__Your objective__: Once the line containing "green ruler: 3 -> 4" is found in the listing below, return it and each line after it through the last, exactly as given.

__Data excerpts__:
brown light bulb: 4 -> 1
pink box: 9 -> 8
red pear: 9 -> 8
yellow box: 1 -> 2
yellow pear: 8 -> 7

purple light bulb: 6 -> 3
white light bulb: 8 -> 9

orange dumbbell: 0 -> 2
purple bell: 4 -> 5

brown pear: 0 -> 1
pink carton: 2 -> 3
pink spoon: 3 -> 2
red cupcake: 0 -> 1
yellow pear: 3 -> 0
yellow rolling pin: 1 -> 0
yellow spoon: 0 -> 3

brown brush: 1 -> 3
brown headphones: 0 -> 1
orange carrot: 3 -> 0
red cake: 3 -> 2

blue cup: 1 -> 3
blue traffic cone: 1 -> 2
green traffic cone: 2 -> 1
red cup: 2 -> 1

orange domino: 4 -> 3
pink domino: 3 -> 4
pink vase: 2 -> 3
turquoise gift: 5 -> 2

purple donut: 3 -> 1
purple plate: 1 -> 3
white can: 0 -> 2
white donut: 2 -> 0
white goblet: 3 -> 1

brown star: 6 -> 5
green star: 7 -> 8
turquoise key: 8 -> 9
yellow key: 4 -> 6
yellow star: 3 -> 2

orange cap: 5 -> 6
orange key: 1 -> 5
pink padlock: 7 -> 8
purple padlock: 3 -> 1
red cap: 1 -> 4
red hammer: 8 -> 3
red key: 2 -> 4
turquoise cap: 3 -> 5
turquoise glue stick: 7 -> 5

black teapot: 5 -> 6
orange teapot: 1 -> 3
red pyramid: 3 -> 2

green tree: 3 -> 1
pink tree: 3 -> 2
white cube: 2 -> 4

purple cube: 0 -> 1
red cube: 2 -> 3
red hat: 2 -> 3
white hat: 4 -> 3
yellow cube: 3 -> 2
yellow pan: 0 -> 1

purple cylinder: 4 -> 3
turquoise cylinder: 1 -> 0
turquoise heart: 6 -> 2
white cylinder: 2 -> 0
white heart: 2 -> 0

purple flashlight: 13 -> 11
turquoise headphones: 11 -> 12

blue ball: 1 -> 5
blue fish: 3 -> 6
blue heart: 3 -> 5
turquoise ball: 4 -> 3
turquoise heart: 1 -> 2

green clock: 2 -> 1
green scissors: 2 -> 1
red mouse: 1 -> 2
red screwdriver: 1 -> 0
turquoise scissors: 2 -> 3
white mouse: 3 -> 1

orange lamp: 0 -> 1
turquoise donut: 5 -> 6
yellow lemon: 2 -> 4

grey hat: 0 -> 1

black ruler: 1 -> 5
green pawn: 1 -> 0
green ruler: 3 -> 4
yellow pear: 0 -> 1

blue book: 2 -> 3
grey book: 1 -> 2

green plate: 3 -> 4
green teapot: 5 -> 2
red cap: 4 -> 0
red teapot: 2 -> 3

__Response to the exercise__:
green ruler: 3 -> 4
yellow pear: 0 -> 1

blue book: 2 -> 3
grey book: 1 -> 2

green plate: 3 -> 4
green teapot: 5 -> 2
red cap: 4 -> 0
red teapot: 2 -> 3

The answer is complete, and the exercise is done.